• _DATA SHOWN_
____

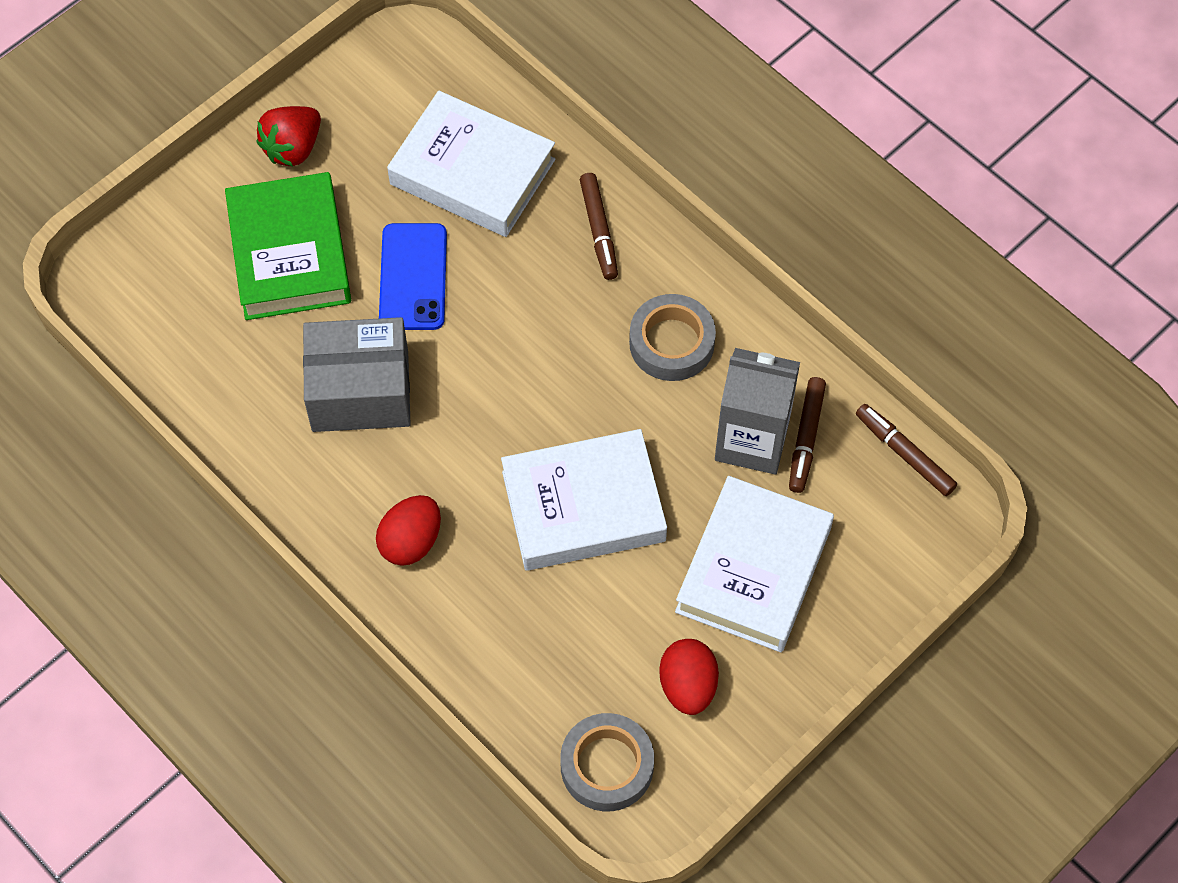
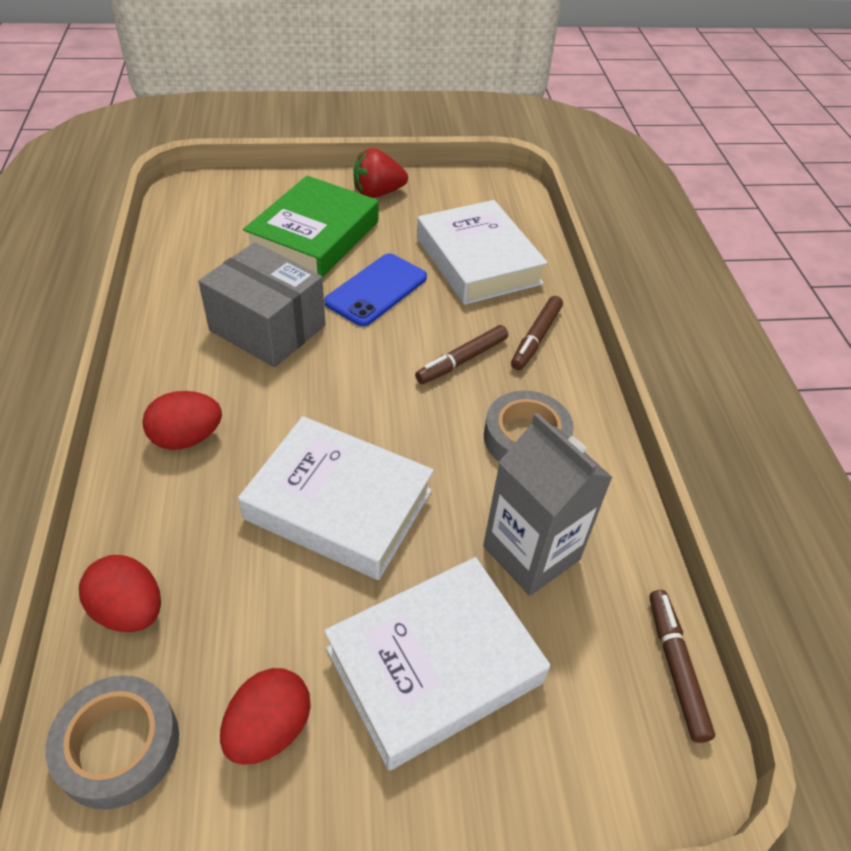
camera: 35 degrees right, 15 degrees down
brown marker [789,377,826,493] -> brown marker moved to [415,325,508,384]
none -> red egg [79,555,161,632]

____

Your copy should hold each line above exactly and no pictures at all.

camera: 35 degrees right, 15 degrees down
brown marker [789,377,826,493] -> brown marker moved to [415,325,508,384]
none -> red egg [79,555,161,632]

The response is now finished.